═══ Task inputs

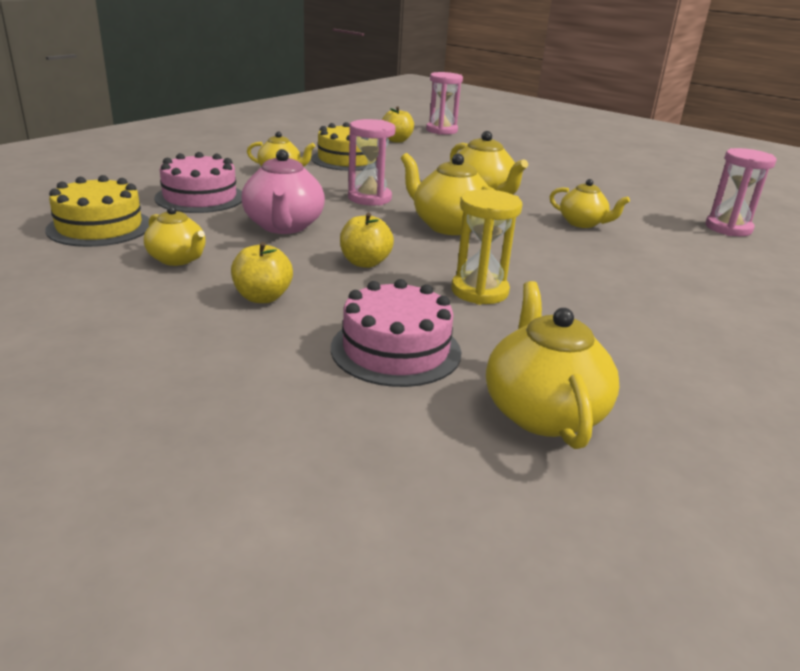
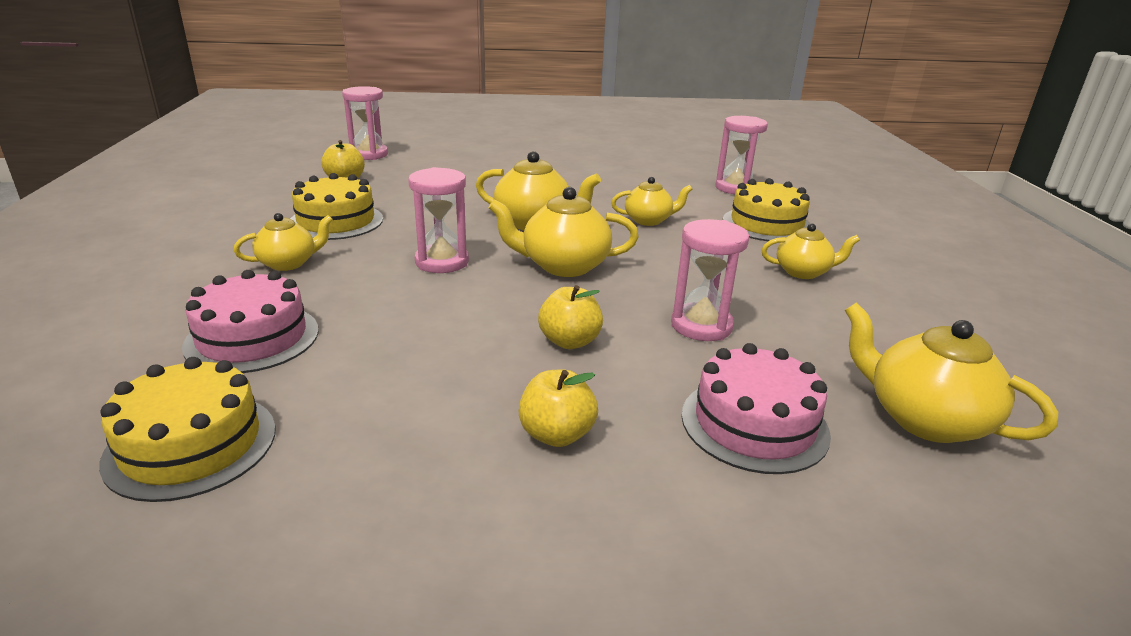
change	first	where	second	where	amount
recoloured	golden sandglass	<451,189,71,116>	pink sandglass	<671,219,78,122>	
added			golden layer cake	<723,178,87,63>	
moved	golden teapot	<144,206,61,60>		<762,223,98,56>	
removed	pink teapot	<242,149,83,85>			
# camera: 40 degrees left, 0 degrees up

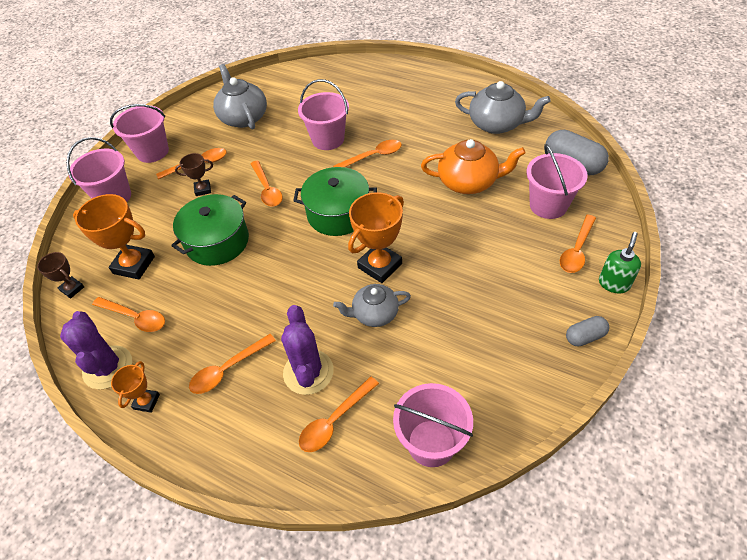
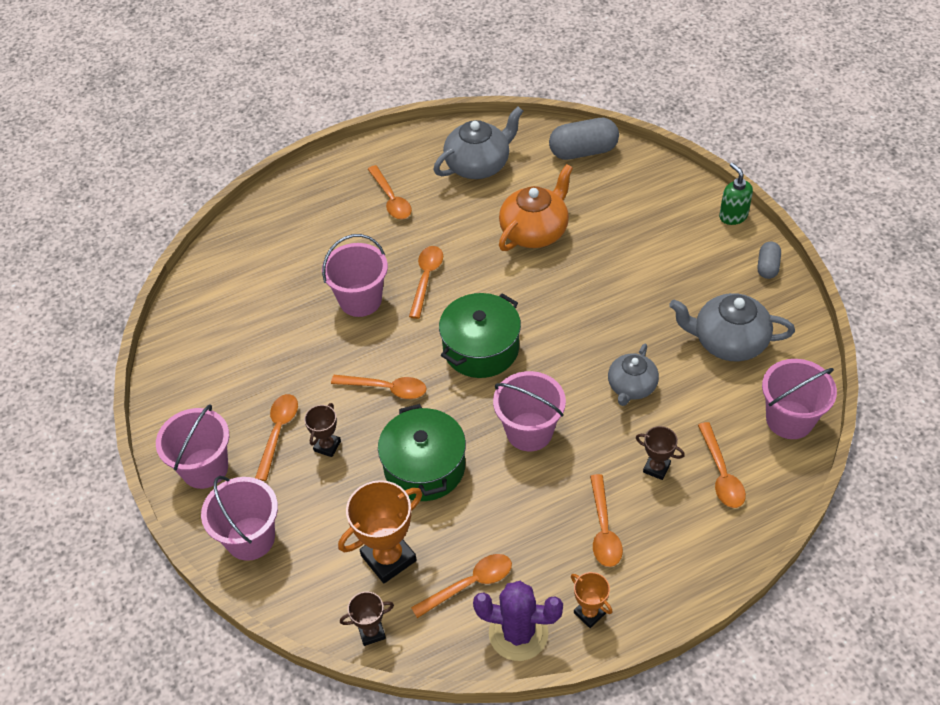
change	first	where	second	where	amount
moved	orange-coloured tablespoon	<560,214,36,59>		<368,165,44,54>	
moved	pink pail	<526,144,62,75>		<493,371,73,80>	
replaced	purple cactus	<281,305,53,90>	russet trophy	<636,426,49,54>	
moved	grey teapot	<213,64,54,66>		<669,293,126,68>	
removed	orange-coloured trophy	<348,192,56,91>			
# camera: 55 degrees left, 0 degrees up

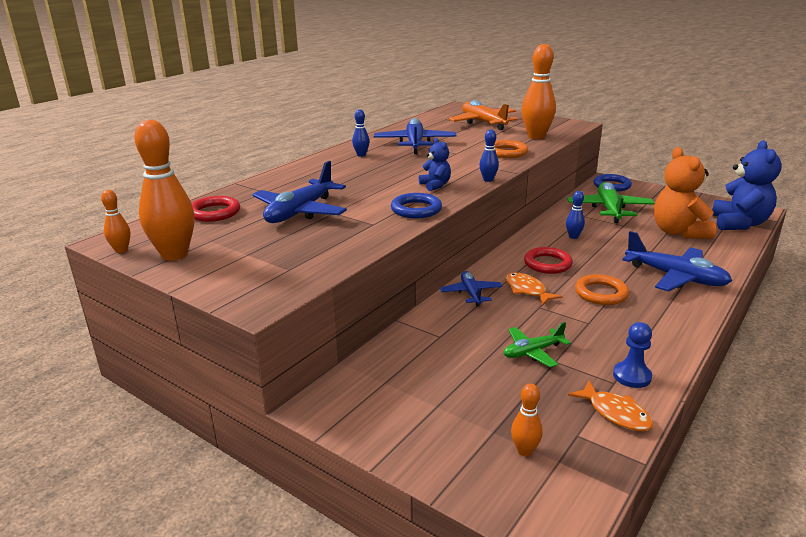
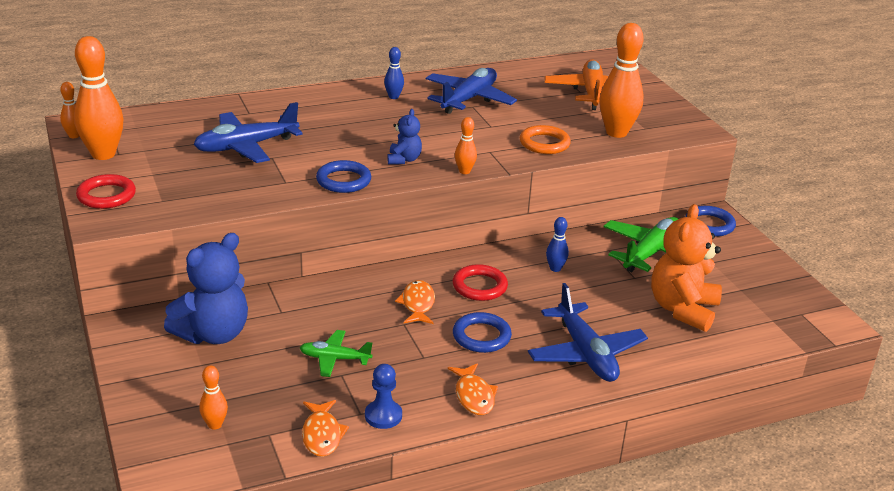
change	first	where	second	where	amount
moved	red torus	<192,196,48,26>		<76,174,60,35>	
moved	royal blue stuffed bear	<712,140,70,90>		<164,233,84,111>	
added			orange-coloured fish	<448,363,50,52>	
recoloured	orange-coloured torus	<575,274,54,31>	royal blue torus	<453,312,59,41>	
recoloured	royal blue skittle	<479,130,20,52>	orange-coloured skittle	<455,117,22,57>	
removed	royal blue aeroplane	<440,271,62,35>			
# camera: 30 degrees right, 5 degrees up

══════

# Goal of the exercise
Return each line of the material exactly as written; exclude the pictures.

# Response to this task
change	first	where	second	where	amount
recoloured	golden sandglass	<451,189,71,116>	pink sandglass	<671,219,78,122>	
added			golden layer cake	<723,178,87,63>	
moved	golden teapot	<144,206,61,60>		<762,223,98,56>	
removed	pink teapot	<242,149,83,85>			
# camera: 40 degrees left, 0 degrees up

change	first	where	second	where	amount
moved	orange-coloured tablespoon	<560,214,36,59>		<368,165,44,54>	
moved	pink pail	<526,144,62,75>		<493,371,73,80>	
replaced	purple cactus	<281,305,53,90>	russet trophy	<636,426,49,54>	
moved	grey teapot	<213,64,54,66>		<669,293,126,68>	
removed	orange-coloured trophy	<348,192,56,91>			
# camera: 55 degrees left, 0 degrees up

change	first	where	second	where	amount
moved	red torus	<192,196,48,26>		<76,174,60,35>	
moved	royal blue stuffed bear	<712,140,70,90>		<164,233,84,111>	
added			orange-coloured fish	<448,363,50,52>	
recoloured	orange-coloured torus	<575,274,54,31>	royal blue torus	<453,312,59,41>	
recoloured	royal blue skittle	<479,130,20,52>	orange-coloured skittle	<455,117,22,57>	
removed	royal blue aeroplane	<440,271,62,35>			
# camera: 30 degrees right, 5 degrees up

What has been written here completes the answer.